◆ Task description:
Where does the string "tree" occur in the records below? Copy every line that holds it.

◆ Data shown:

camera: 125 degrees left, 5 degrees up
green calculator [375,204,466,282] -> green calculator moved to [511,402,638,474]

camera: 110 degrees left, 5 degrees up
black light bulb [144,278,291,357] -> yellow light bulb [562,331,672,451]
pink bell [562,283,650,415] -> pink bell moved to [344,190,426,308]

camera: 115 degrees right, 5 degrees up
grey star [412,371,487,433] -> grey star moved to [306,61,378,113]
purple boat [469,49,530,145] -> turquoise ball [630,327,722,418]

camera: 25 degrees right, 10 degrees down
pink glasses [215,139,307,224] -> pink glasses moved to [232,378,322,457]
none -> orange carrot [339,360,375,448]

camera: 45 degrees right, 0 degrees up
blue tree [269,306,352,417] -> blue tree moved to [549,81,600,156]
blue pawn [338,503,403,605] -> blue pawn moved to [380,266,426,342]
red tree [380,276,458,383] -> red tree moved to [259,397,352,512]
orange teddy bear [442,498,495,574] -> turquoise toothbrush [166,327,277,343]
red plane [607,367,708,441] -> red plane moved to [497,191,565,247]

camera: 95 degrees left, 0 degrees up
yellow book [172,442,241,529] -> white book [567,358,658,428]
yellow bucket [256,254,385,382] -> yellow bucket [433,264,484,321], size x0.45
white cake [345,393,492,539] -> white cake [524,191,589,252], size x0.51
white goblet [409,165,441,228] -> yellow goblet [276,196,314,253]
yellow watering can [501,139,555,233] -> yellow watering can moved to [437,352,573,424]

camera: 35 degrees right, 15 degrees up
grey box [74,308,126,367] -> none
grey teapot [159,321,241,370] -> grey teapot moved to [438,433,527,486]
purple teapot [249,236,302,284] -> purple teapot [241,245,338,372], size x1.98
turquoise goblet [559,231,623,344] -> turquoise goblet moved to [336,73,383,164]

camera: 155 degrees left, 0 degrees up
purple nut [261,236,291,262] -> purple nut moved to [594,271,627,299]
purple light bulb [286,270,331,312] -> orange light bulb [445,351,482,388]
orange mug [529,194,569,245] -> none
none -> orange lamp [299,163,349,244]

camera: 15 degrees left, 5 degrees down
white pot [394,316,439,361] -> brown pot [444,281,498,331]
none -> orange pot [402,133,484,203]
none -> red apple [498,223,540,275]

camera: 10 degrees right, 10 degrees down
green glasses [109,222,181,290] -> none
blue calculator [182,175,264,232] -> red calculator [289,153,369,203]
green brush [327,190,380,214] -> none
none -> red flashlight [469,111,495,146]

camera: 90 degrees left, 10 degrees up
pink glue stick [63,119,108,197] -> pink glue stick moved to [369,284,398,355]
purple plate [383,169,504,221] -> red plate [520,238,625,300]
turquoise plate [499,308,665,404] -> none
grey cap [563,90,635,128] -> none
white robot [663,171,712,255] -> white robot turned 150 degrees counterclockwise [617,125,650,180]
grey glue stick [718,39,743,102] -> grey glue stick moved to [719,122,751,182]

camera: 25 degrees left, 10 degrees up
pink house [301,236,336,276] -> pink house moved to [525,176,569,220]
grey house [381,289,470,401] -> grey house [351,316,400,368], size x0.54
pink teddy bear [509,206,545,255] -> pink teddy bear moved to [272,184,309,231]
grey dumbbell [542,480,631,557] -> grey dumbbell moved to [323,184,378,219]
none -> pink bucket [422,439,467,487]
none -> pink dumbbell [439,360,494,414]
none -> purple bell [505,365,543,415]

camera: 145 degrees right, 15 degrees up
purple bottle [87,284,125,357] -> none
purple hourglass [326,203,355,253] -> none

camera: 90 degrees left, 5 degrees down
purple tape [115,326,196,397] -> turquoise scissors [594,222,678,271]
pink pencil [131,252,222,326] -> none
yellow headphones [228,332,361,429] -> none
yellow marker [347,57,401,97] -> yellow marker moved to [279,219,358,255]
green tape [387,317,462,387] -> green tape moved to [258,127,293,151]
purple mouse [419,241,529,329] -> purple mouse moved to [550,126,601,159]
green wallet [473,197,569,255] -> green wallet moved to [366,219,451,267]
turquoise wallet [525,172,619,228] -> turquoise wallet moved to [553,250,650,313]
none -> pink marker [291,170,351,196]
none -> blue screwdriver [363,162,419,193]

◆ Expected answer:
blue tree [269,306,352,417] -> blue tree moved to [549,81,600,156]
red tree [380,276,458,383] -> red tree moved to [259,397,352,512]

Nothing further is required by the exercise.